Problem to work on: Every line of the material must be given again verbatim. Skip the images.

Extracted records:
########################################

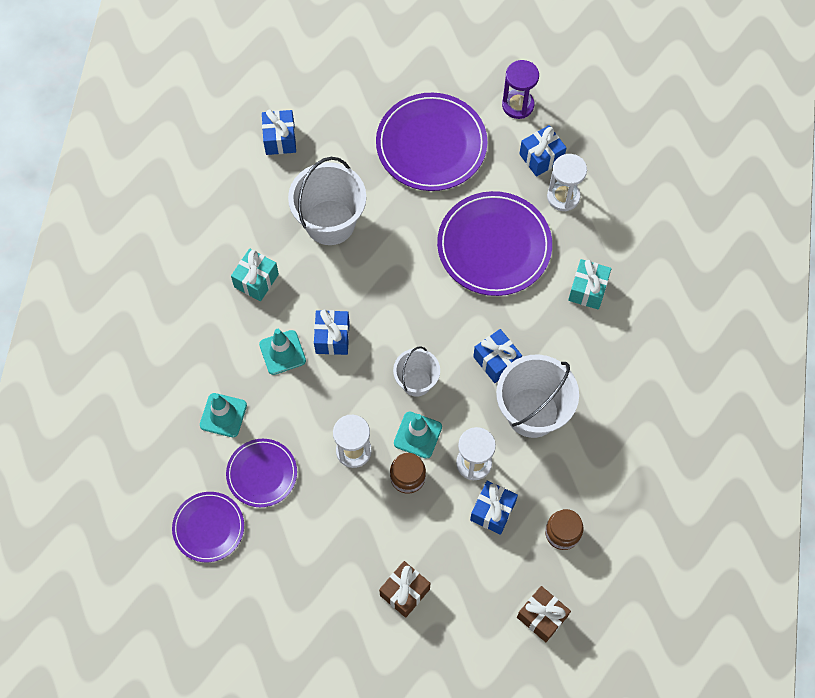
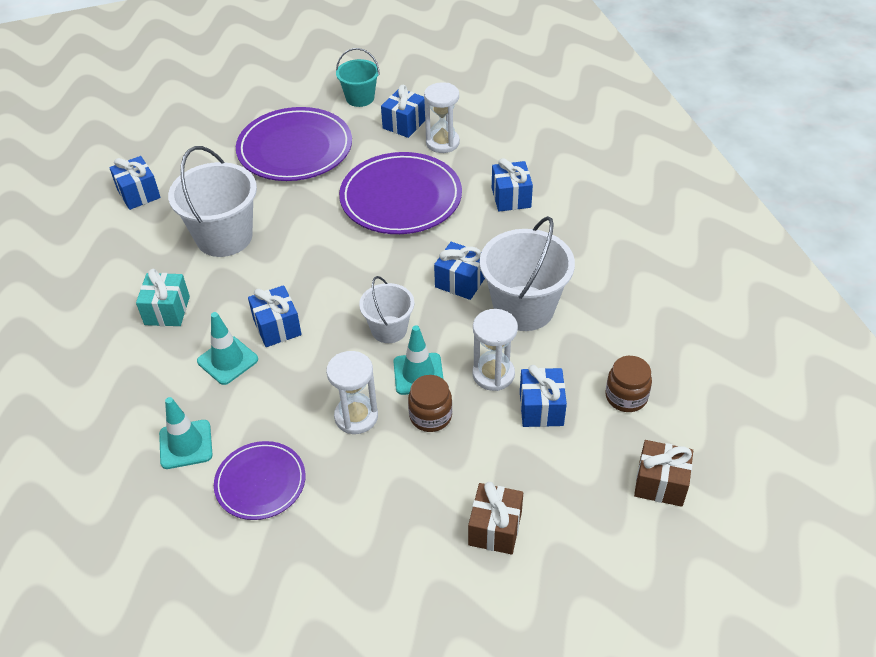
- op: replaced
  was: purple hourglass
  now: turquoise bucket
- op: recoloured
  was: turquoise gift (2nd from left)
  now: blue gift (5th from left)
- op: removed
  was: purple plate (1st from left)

########################################

Finished task:
- op: replaced
  was: purple hourglass
  now: turquoise bucket
- op: recoloured
  was: turquoise gift (2nd from left)
  now: blue gift (5th from left)
- op: removed
  was: purple plate (1st from left)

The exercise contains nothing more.